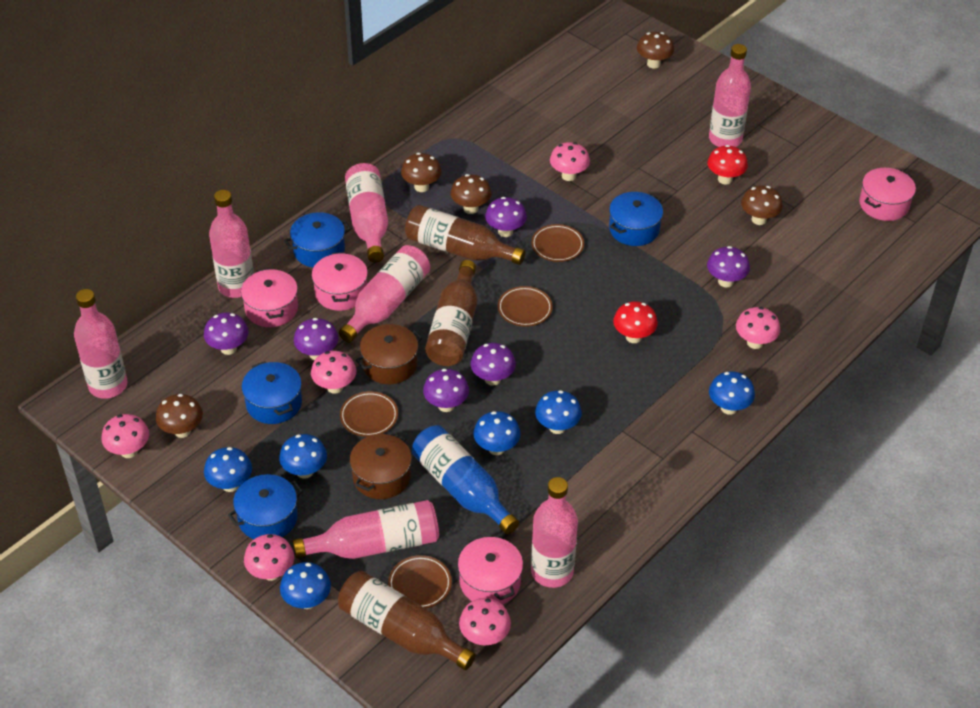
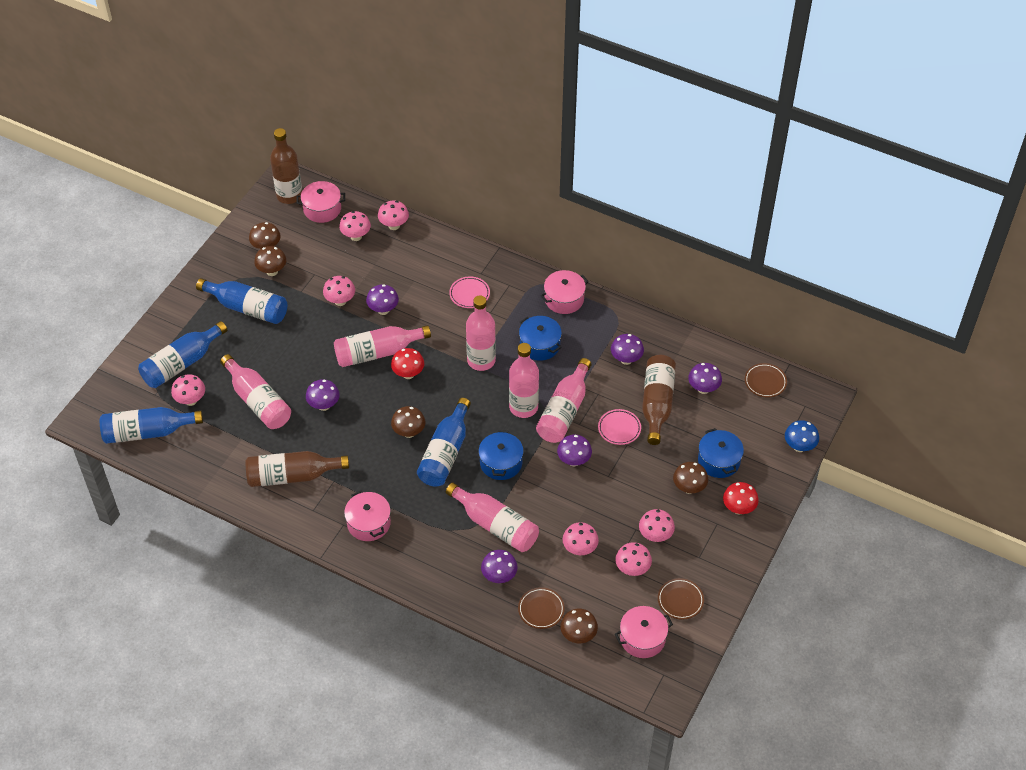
blue bottle: 1 -> 4
blue mushroom: 6 -> 1
blue pot: 4 -> 3
brown plate: 4 -> 3
brown pot: 2 -> 0
pink bottle: 7 -> 6
pink mushroom: 6 -> 7
pink plate: 0 -> 2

══════════════════════════════

### What is needed
Please print the lines from the one containing "brown plate: 4 -> 3" through the last line of the material, exactly, and leave out all other lines.

### Output of the exercise
brown plate: 4 -> 3
brown pot: 2 -> 0
pink bottle: 7 -> 6
pink mushroom: 6 -> 7
pink plate: 0 -> 2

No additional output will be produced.